◆ WORK ITEM ◆
In the listing below, a line holding "The pink cube" and a line holding "The brown claw" mark the range. Retype both exactly, with all lines between them.

━━━ SOURCE INFORMATION ━━━

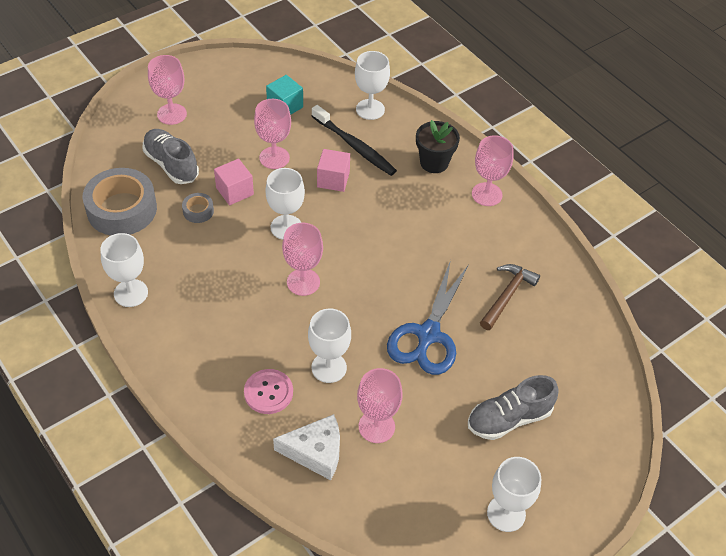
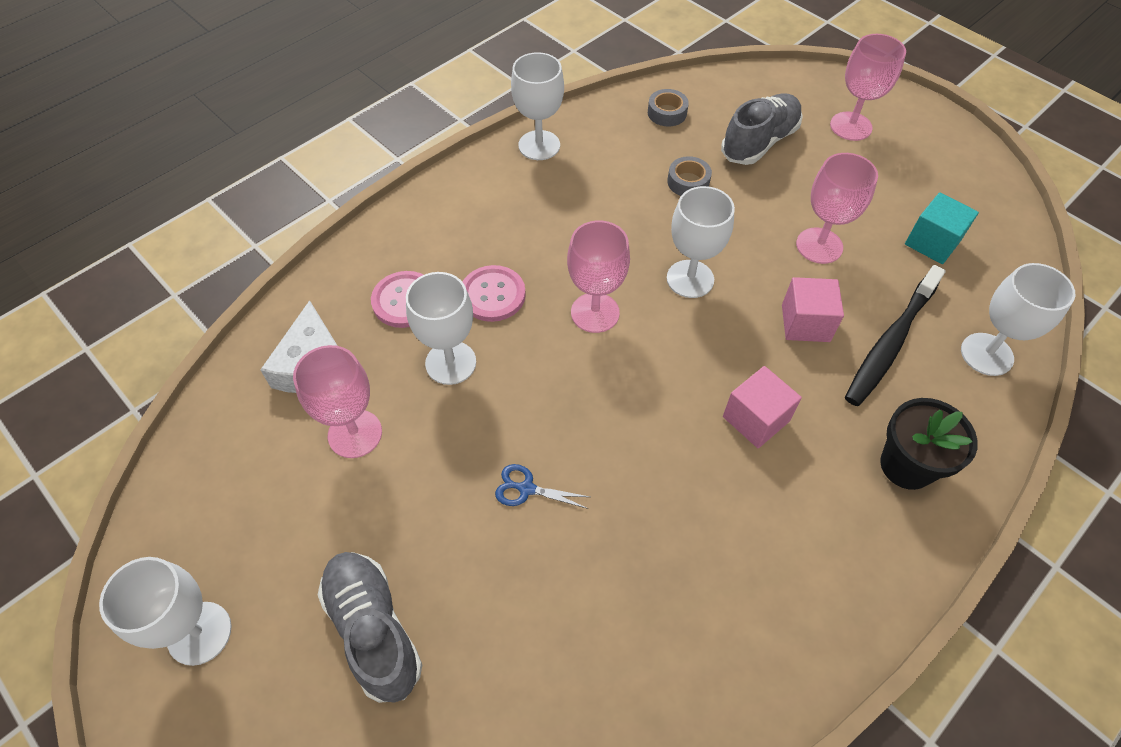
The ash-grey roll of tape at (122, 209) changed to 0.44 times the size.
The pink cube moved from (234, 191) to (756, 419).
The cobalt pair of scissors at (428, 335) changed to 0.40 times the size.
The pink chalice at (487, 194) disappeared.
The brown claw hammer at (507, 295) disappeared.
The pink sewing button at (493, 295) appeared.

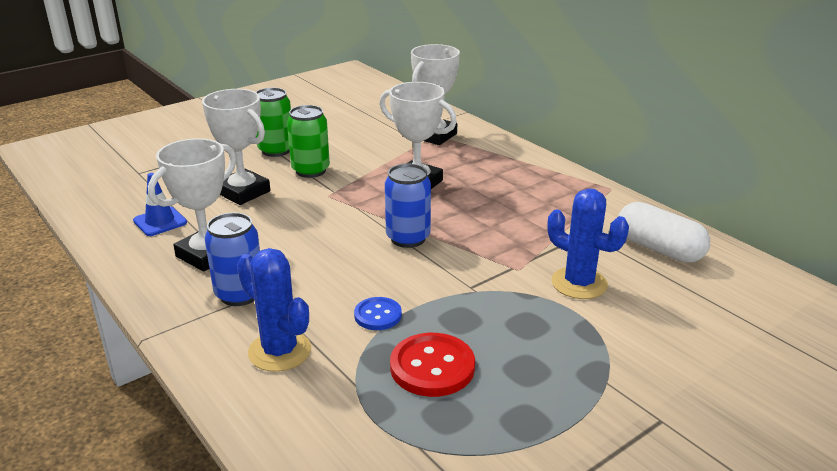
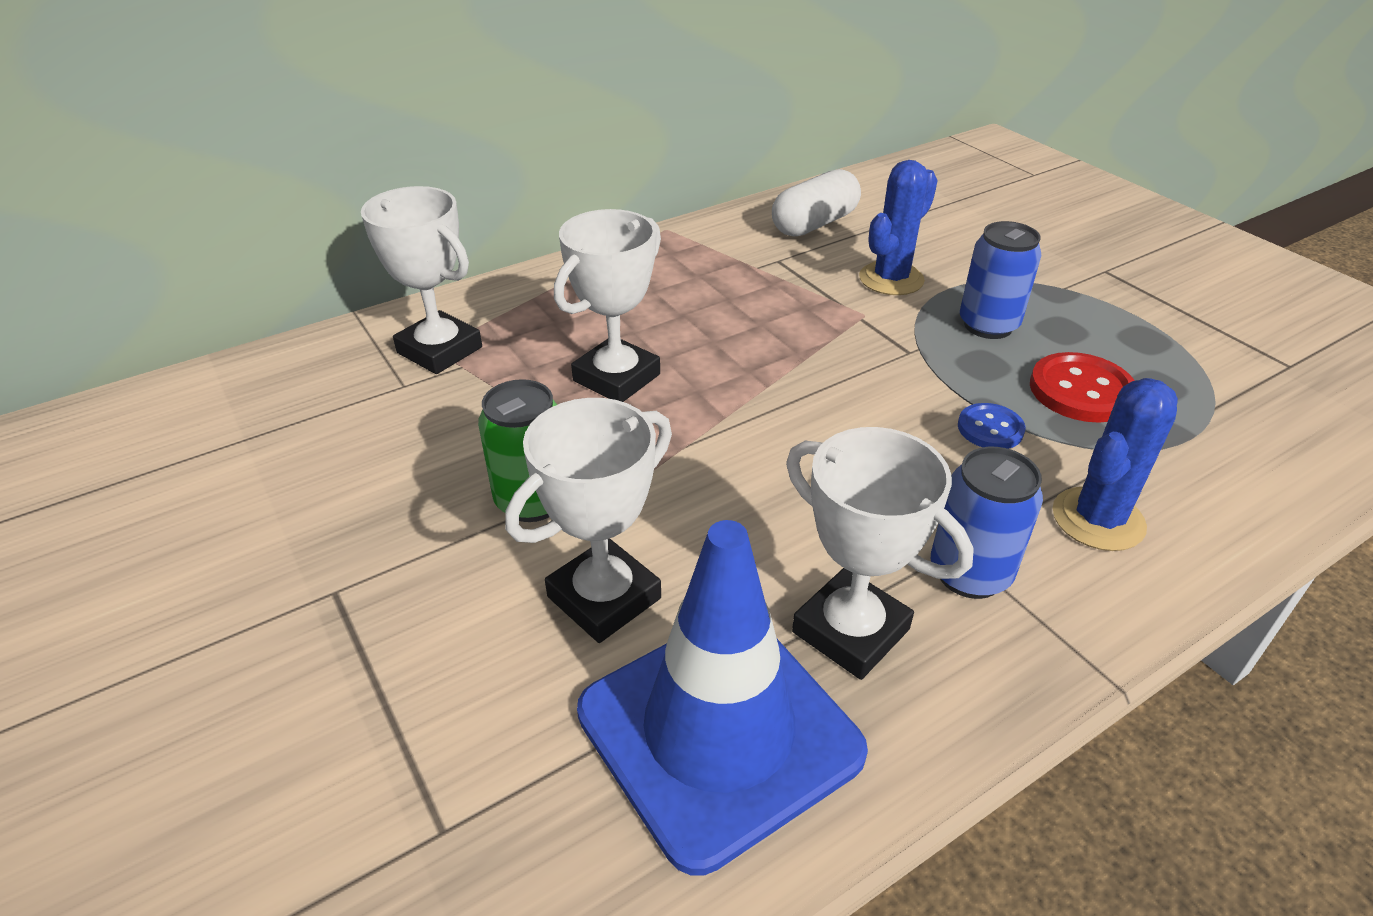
The cobalt safety cone at (160, 222) changed to 2.35 times the size.
The leaf-green soda can at (276, 150) disappeared.
The cobalt soda can moved from (408, 238) to (988, 325).

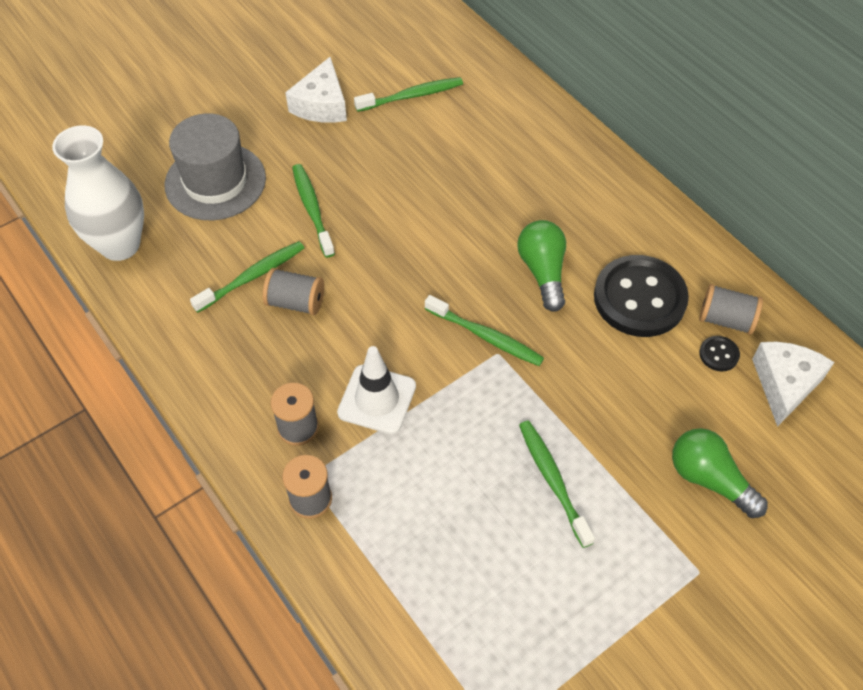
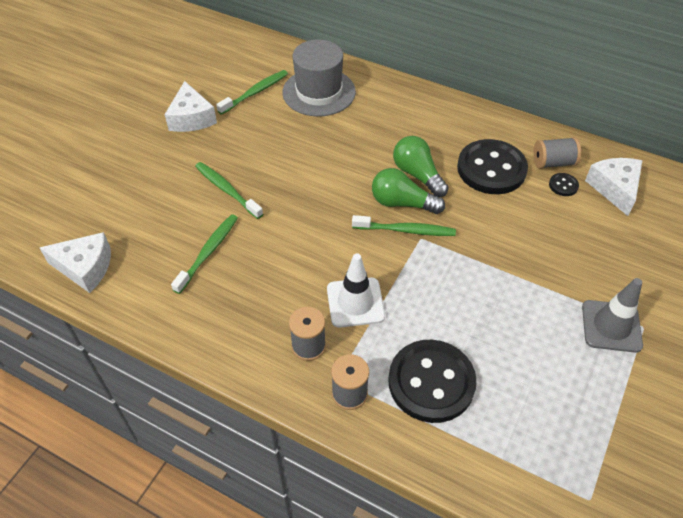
The white tall vase at (120, 245) was replaced by the white cheese at (85, 268).
The ash-grey tall hat moved from (215, 181) to (319, 92).
The ash-grey spool at (296, 302) disappeared.
The leaf-green tooth brush at (553, 480) disappeared.
The leaf-green bulb moved from (709, 479) to (402, 203).
The ebony sewing button at (431, 382) appeared.
The ash-grey safety cone at (611, 326) appeared.

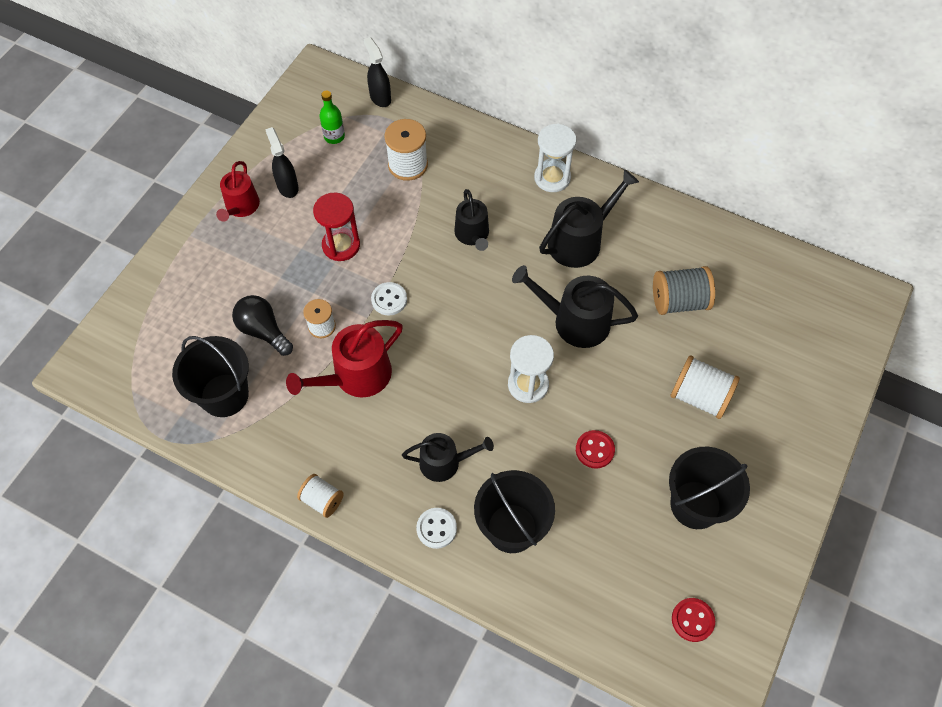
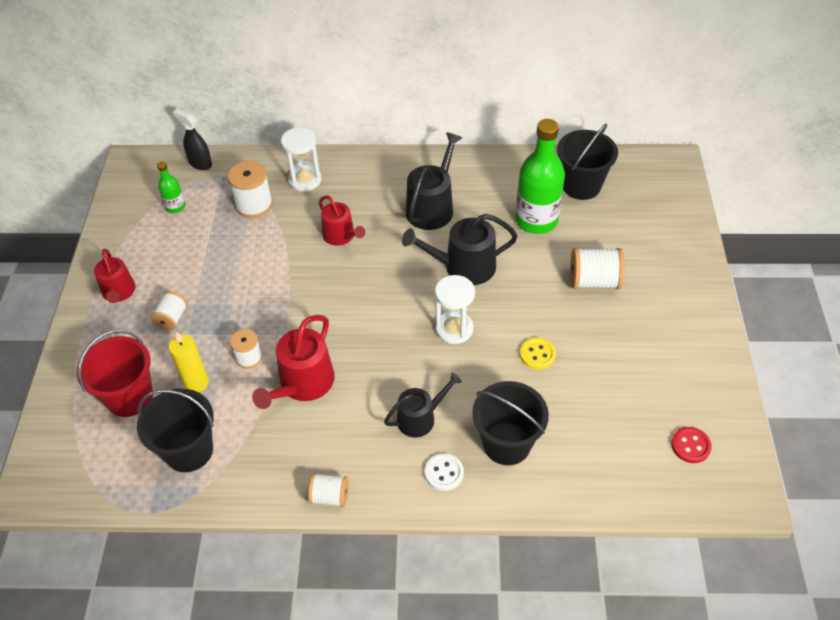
The ebony bulb at (263, 331) was replaced by the bright yellow wax candle at (196, 383).
The ebony spray cleaner at (287, 186) disappeared.
The red sand timer at (341, 245) disappeared.
The white sewing button at (389, 299) disappeared.
The ebony watering can at (472, 235) became the red watering can at (341, 236).
The white sand timer moved from (552, 178) to (305, 180).
The red sewing button at (594, 450) became the bright yellow sewing button at (537, 354).
The ash-grey spool at (679, 301) was replaced by the leaf-green flask at (536, 220).
The ebony sand bucket moved from (695, 505) to (581, 186).
The red sand bucket at (129, 397) appeared.
The white spool at (172, 318) appeared.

━━━

◆ SOLUTION FOR THIS TASK ◆
The pink cube moved from (234, 191) to (756, 419).
The cobalt pair of scissors at (428, 335) changed to 0.40 times the size.
The pink chalice at (487, 194) disappeared.
The brown claw hammer at (507, 295) disappeared.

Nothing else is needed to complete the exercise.